WORK TO COMPLETE: State how many lines of the entries hold the string "RELAY", and output nothing but that count.

(Version difference data)

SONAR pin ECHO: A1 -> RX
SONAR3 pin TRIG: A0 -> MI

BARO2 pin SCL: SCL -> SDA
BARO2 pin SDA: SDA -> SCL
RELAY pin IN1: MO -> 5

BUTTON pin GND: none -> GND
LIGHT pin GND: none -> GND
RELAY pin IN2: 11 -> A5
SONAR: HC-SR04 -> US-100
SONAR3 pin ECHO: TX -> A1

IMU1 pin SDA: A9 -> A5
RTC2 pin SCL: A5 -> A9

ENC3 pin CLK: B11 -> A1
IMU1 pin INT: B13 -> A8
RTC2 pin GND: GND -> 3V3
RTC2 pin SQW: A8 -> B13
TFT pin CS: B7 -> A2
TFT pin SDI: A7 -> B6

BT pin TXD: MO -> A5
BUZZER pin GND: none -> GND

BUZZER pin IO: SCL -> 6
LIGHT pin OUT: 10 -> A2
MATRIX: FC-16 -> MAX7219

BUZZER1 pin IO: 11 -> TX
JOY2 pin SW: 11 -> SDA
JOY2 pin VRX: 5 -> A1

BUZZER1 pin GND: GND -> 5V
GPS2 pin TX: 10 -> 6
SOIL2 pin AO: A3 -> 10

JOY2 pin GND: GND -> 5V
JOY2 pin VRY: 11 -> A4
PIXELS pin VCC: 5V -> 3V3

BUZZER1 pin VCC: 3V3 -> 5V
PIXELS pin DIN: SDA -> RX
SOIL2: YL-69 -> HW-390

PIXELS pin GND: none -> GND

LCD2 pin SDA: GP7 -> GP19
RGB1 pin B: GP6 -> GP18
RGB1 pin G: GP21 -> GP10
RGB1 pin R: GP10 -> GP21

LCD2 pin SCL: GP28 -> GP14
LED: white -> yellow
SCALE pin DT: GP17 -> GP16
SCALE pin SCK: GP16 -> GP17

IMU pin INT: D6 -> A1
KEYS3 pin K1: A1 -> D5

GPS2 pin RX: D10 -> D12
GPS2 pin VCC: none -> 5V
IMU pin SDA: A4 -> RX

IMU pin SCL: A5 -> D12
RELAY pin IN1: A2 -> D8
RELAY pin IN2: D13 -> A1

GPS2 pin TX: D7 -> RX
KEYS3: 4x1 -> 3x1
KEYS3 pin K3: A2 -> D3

COMPLETED TASK: 4